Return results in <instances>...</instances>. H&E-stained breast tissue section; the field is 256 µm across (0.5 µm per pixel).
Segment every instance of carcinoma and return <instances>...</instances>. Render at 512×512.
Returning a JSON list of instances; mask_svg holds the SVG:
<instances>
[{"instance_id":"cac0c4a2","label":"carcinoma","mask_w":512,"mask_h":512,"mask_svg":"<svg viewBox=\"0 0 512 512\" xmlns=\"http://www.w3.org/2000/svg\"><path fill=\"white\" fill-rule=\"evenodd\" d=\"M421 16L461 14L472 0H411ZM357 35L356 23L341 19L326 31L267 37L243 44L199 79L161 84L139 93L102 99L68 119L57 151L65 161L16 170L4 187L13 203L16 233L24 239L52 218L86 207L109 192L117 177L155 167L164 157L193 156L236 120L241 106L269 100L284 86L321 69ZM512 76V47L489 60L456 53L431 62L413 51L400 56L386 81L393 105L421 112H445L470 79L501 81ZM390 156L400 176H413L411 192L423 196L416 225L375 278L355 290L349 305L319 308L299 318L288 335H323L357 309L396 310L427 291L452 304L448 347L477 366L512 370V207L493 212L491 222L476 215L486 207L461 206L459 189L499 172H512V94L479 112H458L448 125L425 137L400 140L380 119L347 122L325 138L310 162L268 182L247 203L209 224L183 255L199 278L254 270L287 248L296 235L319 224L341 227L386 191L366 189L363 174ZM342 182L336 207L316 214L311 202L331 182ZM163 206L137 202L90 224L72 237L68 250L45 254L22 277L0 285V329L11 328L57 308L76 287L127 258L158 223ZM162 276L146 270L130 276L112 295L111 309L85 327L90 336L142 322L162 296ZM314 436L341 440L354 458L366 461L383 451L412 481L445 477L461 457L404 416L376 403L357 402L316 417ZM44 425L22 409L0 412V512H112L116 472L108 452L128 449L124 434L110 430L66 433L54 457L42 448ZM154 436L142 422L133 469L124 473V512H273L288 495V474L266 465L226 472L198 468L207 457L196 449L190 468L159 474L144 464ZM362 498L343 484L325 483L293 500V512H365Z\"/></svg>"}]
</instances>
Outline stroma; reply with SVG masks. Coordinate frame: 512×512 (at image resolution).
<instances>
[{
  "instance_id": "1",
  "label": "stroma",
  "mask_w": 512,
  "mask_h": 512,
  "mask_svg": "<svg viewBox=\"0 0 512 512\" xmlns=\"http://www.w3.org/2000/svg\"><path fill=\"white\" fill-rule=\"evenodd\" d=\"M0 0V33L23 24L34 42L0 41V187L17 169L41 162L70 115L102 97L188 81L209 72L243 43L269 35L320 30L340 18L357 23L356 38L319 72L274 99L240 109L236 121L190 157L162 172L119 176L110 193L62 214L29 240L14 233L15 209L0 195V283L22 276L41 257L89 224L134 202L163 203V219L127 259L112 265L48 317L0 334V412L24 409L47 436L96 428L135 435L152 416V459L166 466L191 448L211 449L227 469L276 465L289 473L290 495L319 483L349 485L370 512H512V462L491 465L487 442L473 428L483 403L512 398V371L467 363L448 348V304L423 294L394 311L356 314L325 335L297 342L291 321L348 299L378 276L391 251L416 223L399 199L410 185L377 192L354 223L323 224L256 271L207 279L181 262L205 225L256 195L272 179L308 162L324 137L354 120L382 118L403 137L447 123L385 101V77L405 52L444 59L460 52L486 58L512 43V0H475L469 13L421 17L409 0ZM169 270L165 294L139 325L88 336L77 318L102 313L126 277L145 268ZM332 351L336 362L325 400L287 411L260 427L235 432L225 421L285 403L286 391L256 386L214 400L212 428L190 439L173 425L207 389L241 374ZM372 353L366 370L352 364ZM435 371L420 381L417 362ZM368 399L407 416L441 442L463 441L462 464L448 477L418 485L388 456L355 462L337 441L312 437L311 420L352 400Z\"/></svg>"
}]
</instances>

### Challenge
Each line that holds the word "instances" is to be copied.

### Exercise response
Return results in <instances>...</instances>. H&E-stained breast tissue section; the field is 256 µm across (0.5 µm per pixel).
Segment every instance of carcinoma and return <instances>...</instances>. Render at 512×512.
Returning a JSON list of instances; mask_svg holds the SVG:
<instances>
</instances>
<instances>
</instances>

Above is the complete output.